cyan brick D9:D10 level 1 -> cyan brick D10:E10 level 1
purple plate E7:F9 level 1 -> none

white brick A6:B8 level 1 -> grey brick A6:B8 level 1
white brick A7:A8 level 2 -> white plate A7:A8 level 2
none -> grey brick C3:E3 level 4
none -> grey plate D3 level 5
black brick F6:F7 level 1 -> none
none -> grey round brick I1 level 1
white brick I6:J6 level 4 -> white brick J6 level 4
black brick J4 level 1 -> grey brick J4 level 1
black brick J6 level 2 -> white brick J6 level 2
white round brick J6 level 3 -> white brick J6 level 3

* * *

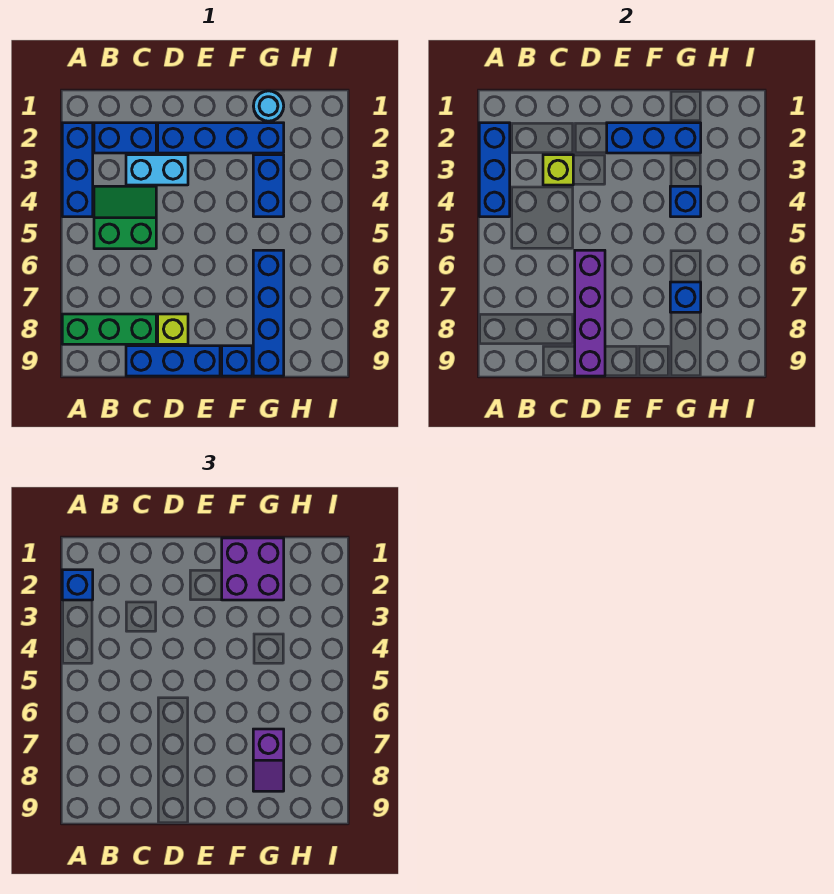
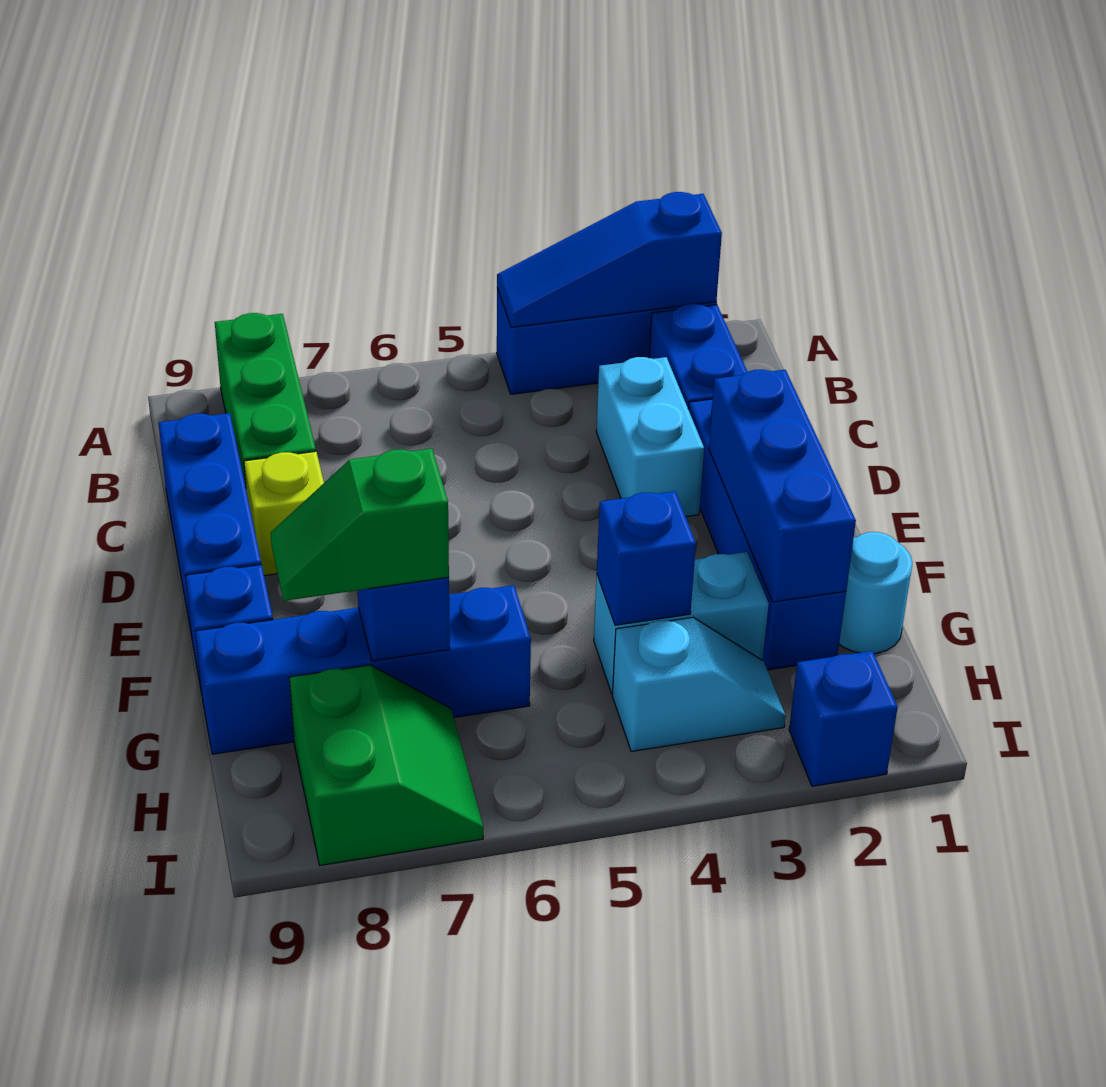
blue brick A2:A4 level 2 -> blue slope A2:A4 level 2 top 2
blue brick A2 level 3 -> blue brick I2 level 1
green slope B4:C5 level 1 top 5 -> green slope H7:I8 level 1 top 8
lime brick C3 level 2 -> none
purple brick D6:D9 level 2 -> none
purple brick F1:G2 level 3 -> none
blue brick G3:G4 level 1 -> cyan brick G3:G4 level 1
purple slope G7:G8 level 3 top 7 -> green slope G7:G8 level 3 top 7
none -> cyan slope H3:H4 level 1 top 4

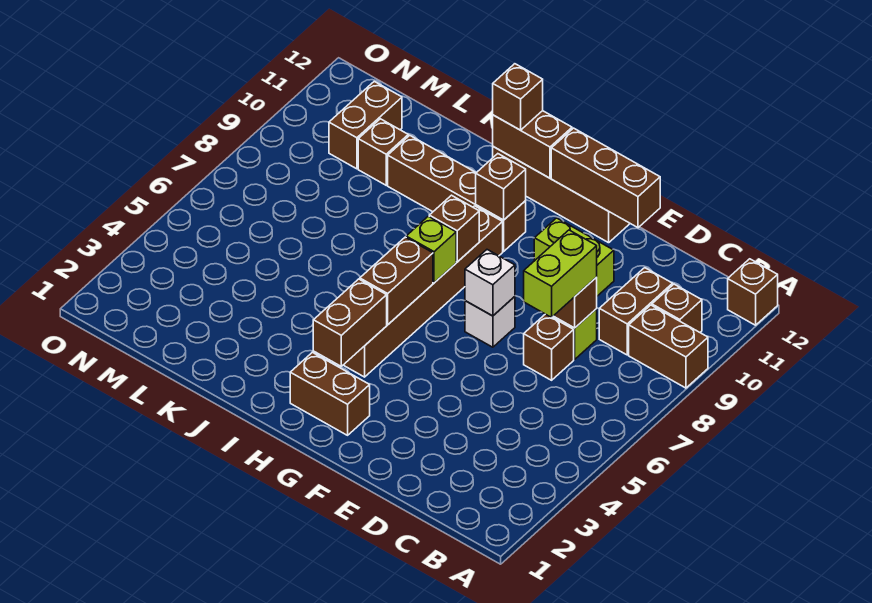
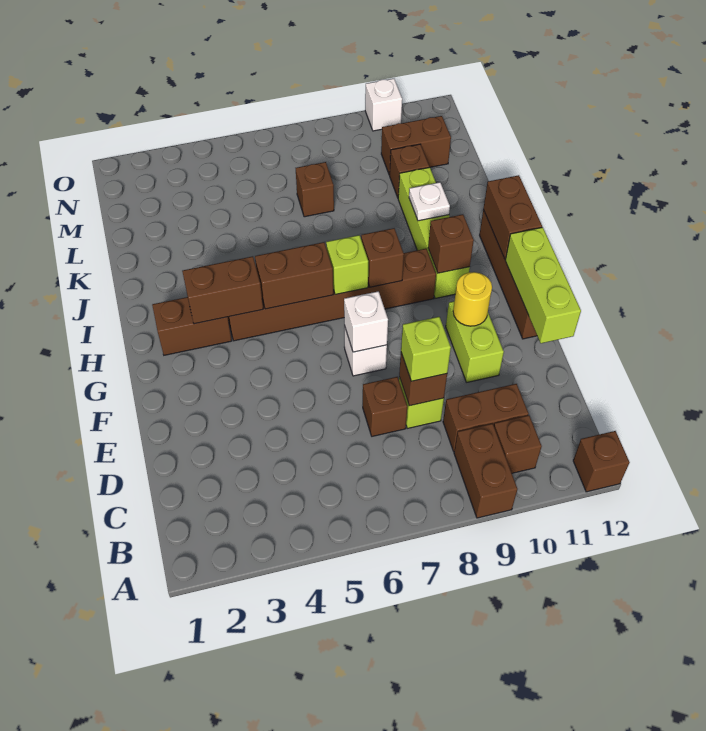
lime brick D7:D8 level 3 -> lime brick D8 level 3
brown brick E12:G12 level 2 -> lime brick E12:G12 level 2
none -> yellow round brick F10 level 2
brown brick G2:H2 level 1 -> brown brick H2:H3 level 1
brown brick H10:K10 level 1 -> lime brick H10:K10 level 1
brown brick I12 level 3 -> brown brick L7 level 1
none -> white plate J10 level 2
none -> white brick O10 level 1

---

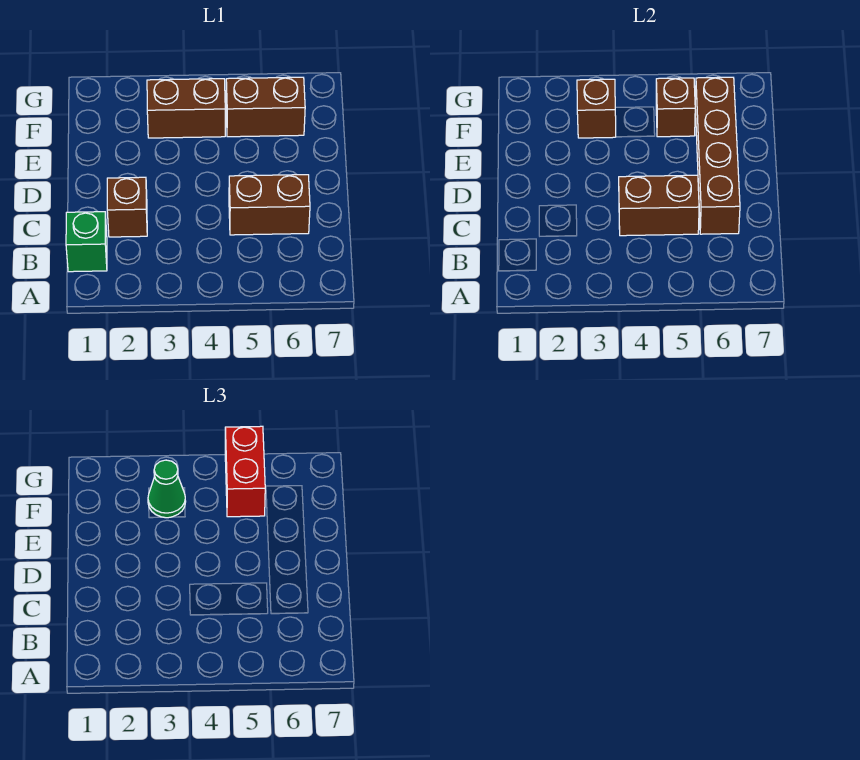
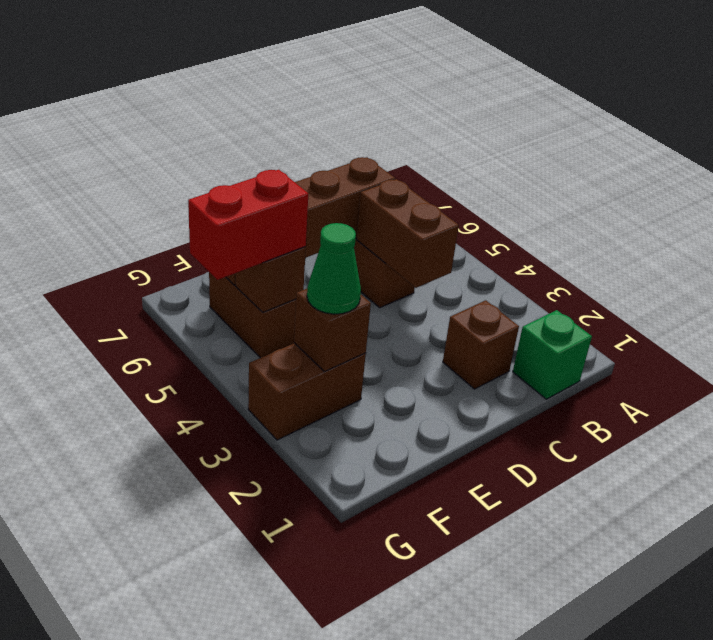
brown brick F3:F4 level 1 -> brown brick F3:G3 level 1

- [Exercise requirements]:
Some lines contain the word "slope". Pull each one out of the listing.

- [Task result]:
blue brick A2:A4 level 2 -> blue slope A2:A4 level 2 top 2
green slope B4:C5 level 1 top 5 -> green slope H7:I8 level 1 top 8
purple slope G7:G8 level 3 top 7 -> green slope G7:G8 level 3 top 7
none -> cyan slope H3:H4 level 1 top 4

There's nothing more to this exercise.